Direction
Copy all of the records below word for word, keeping every line and its spacing unchanged.

Information given

**********

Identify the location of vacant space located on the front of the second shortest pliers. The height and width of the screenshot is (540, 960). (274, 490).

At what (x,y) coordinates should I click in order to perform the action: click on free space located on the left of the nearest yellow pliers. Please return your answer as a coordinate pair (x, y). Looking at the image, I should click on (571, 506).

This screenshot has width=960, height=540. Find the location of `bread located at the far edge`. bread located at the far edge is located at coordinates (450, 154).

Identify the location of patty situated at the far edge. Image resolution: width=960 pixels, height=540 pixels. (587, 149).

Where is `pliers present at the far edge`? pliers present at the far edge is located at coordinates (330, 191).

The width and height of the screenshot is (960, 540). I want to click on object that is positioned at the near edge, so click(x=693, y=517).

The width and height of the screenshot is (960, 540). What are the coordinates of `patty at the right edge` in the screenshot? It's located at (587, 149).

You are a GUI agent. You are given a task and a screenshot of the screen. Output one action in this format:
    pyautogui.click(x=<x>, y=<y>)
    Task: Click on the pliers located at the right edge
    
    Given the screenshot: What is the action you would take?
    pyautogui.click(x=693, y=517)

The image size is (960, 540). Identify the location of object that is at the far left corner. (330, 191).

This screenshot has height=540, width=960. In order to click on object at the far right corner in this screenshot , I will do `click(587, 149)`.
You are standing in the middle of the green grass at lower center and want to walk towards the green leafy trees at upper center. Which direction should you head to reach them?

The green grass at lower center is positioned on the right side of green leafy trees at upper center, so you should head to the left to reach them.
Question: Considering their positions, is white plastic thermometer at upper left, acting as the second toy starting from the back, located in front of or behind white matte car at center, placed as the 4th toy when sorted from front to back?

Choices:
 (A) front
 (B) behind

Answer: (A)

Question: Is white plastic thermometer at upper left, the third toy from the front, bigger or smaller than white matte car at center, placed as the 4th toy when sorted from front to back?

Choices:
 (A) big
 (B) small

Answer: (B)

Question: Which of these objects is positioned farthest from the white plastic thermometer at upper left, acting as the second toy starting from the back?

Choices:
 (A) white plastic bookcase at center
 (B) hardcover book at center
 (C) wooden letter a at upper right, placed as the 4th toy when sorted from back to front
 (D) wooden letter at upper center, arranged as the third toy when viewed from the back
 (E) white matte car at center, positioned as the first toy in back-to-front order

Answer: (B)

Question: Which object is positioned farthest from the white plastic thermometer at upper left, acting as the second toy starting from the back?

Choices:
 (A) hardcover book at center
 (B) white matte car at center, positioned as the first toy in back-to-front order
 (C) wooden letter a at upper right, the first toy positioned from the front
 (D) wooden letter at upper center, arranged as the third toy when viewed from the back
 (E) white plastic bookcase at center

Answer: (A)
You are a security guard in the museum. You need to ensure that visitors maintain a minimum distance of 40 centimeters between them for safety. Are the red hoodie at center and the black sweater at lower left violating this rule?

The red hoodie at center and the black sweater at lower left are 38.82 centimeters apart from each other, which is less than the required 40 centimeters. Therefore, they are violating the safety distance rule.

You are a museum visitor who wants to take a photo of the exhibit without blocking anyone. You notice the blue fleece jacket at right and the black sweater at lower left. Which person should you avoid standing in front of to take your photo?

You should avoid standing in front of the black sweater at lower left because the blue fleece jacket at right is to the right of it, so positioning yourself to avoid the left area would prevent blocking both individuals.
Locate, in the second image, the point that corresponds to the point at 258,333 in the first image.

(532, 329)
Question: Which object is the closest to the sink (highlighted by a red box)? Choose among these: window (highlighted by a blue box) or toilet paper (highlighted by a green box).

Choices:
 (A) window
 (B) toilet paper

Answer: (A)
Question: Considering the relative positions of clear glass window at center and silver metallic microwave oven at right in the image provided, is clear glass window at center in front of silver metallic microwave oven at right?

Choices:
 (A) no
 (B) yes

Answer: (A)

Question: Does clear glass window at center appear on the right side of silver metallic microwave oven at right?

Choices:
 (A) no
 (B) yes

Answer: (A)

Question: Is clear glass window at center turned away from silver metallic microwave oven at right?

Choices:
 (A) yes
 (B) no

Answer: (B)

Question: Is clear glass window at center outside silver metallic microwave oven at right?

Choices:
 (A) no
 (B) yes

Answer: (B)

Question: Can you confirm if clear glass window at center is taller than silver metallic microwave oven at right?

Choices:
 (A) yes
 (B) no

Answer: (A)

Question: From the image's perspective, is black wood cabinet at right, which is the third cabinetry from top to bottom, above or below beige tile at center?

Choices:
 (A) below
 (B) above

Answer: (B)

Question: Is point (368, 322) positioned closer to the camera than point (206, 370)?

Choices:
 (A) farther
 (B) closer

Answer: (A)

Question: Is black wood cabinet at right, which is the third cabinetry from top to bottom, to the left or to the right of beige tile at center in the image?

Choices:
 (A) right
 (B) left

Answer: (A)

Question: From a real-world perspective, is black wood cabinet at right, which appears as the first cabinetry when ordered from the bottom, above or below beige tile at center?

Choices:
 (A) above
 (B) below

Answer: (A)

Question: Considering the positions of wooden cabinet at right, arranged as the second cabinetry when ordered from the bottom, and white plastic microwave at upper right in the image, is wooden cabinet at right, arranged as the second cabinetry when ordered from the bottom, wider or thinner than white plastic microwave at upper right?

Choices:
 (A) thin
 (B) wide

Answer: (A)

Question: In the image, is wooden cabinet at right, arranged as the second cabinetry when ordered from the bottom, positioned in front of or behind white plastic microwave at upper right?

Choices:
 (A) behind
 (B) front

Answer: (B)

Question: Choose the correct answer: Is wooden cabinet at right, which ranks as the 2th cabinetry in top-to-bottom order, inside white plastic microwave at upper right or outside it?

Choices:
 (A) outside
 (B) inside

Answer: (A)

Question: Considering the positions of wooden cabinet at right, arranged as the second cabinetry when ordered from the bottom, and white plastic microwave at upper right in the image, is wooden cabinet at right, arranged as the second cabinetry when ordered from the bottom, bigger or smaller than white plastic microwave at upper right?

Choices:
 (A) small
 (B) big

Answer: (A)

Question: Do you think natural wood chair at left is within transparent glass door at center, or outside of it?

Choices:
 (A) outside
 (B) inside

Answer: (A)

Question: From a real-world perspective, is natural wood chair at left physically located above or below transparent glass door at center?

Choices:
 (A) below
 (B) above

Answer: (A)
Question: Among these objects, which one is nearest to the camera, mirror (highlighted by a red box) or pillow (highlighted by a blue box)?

**********

Finished answer
Identify the location of vacant space located on the front of the second shortest pliers. The height and width of the screenshot is (540, 960). (274, 490).

At what (x,y) coordinates should I click in order to perform the action: click on free space located on the left of the nearest yellow pliers. Please return your answer as a coordinate pair (x, y). Looking at the image, I should click on (571, 506).

This screenshot has width=960, height=540. Find the location of `bread located at the far edge`. bread located at the far edge is located at coordinates (450, 154).

Identify the location of patty situated at the far edge. Image resolution: width=960 pixels, height=540 pixels. (587, 149).

Where is `pliers present at the far edge`? pliers present at the far edge is located at coordinates (330, 191).

The width and height of the screenshot is (960, 540). I want to click on object that is positioned at the near edge, so click(x=693, y=517).

The width and height of the screenshot is (960, 540). What are the coordinates of `patty at the right edge` in the screenshot? It's located at (587, 149).

You are a GUI agent. You are given a task and a screenshot of the screen. Output one action in this format:
    pyautogui.click(x=<x>, y=<y>)
    Task: Click on the pliers located at the right edge
    
    Given the screenshot: What is the action you would take?
    pyautogui.click(x=693, y=517)

The image size is (960, 540). Identify the location of object that is at the far left corner. (330, 191).

This screenshot has height=540, width=960. In order to click on object at the far right corner in this screenshot , I will do `click(587, 149)`.
You are standing in the middle of the green grass at lower center and want to walk towards the green leafy trees at upper center. Which direction should you head to reach them?

The green grass at lower center is positioned on the right side of green leafy trees at upper center, so you should head to the left to reach them.
Question: Considering their positions, is white plastic thermometer at upper left, acting as the second toy starting from the back, located in front of or behind white matte car at center, placed as the 4th toy when sorted from front to back?

Choices:
 (A) front
 (B) behind

Answer: (A)

Question: Is white plastic thermometer at upper left, the third toy from the front, bigger or smaller than white matte car at center, placed as the 4th toy when sorted from front to back?

Choices:
 (A) big
 (B) small

Answer: (B)

Question: Which of these objects is positioned farthest from the white plastic thermometer at upper left, acting as the second toy starting from the back?

Choices:
 (A) white plastic bookcase at center
 (B) hardcover book at center
 (C) wooden letter a at upper right, placed as the 4th toy when sorted from back to front
 (D) wooden letter at upper center, arranged as the third toy when viewed from the back
 (E) white matte car at center, positioned as the first toy in back-to-front order

Answer: (B)

Question: Which object is positioned farthest from the white plastic thermometer at upper left, acting as the second toy starting from the back?

Choices:
 (A) hardcover book at center
 (B) white matte car at center, positioned as the first toy in back-to-front order
 (C) wooden letter a at upper right, the first toy positioned from the front
 (D) wooden letter at upper center, arranged as the third toy when viewed from the back
 (E) white plastic bookcase at center

Answer: (A)
You are a security guard in the museum. You need to ensure that visitors maintain a minimum distance of 40 centimeters between them for safety. Are the red hoodie at center and the black sweater at lower left violating this rule?

The red hoodie at center and the black sweater at lower left are 38.82 centimeters apart from each other, which is less than the required 40 centimeters. Therefore, they are violating the safety distance rule.

You are a museum visitor who wants to take a photo of the exhibit without blocking anyone. You notice the blue fleece jacket at right and the black sweater at lower left. Which person should you avoid standing in front of to take your photo?

You should avoid standing in front of the black sweater at lower left because the blue fleece jacket at right is to the right of it, so positioning yourself to avoid the left area would prevent blocking both individuals.
Locate, in the second image, the point that corresponds to the point at 258,333 in the first image.

(532, 329)
Question: Which object is the closest to the sink (highlighted by a red box)? Choose among these: window (highlighted by a blue box) or toilet paper (highlighted by a green box).

Choices:
 (A) window
 (B) toilet paper

Answer: (A)
Question: Considering the relative positions of clear glass window at center and silver metallic microwave oven at right in the image provided, is clear glass window at center in front of silver metallic microwave oven at right?

Choices:
 (A) no
 (B) yes

Answer: (A)

Question: Does clear glass window at center appear on the right side of silver metallic microwave oven at right?

Choices:
 (A) no
 (B) yes

Answer: (A)

Question: Is clear glass window at center turned away from silver metallic microwave oven at right?

Choices:
 (A) yes
 (B) no

Answer: (B)

Question: Is clear glass window at center outside silver metallic microwave oven at right?

Choices:
 (A) no
 (B) yes

Answer: (B)

Question: Can you confirm if clear glass window at center is taller than silver metallic microwave oven at right?

Choices:
 (A) yes
 (B) no

Answer: (A)

Question: From the image's perspective, is black wood cabinet at right, which is the third cabinetry from top to bottom, above or below beige tile at center?

Choices:
 (A) below
 (B) above

Answer: (B)

Question: Is point (368, 322) positioned closer to the camera than point (206, 370)?

Choices:
 (A) farther
 (B) closer

Answer: (A)

Question: Is black wood cabinet at right, which is the third cabinetry from top to bottom, to the left or to the right of beige tile at center in the image?

Choices:
 (A) right
 (B) left

Answer: (A)

Question: From a real-world perspective, is black wood cabinet at right, which appears as the first cabinetry when ordered from the bottom, above or below beige tile at center?

Choices:
 (A) above
 (B) below

Answer: (A)

Question: Considering the positions of wooden cabinet at right, arranged as the second cabinetry when ordered from the bottom, and white plastic microwave at upper right in the image, is wooden cabinet at right, arranged as the second cabinetry when ordered from the bottom, wider or thinner than white plastic microwave at upper right?

Choices:
 (A) thin
 (B) wide

Answer: (A)

Question: In the image, is wooden cabinet at right, arranged as the second cabinetry when ordered from the bottom, positioned in front of or behind white plastic microwave at upper right?

Choices:
 (A) behind
 (B) front

Answer: (B)

Question: Choose the correct answer: Is wooden cabinet at right, which ranks as the 2th cabinetry in top-to-bottom order, inside white plastic microwave at upper right or outside it?

Choices:
 (A) outside
 (B) inside

Answer: (A)

Question: Considering the positions of wooden cabinet at right, arranged as the second cabinetry when ordered from the bottom, and white plastic microwave at upper right in the image, is wooden cabinet at right, arranged as the second cabinetry when ordered from the bottom, bigger or smaller than white plastic microwave at upper right?

Choices:
 (A) small
 (B) big

Answer: (A)

Question: Do you think natural wood chair at left is within transparent glass door at center, or outside of it?

Choices:
 (A) outside
 (B) inside

Answer: (A)

Question: From a real-world perspective, is natural wood chair at left physically located above or below transparent glass door at center?

Choices:
 (A) below
 (B) above

Answer: (A)
Question: Among these objects, which one is nearest to the camera, mirror (highlighted by a red box) or pillow (highlighted by a blue box)?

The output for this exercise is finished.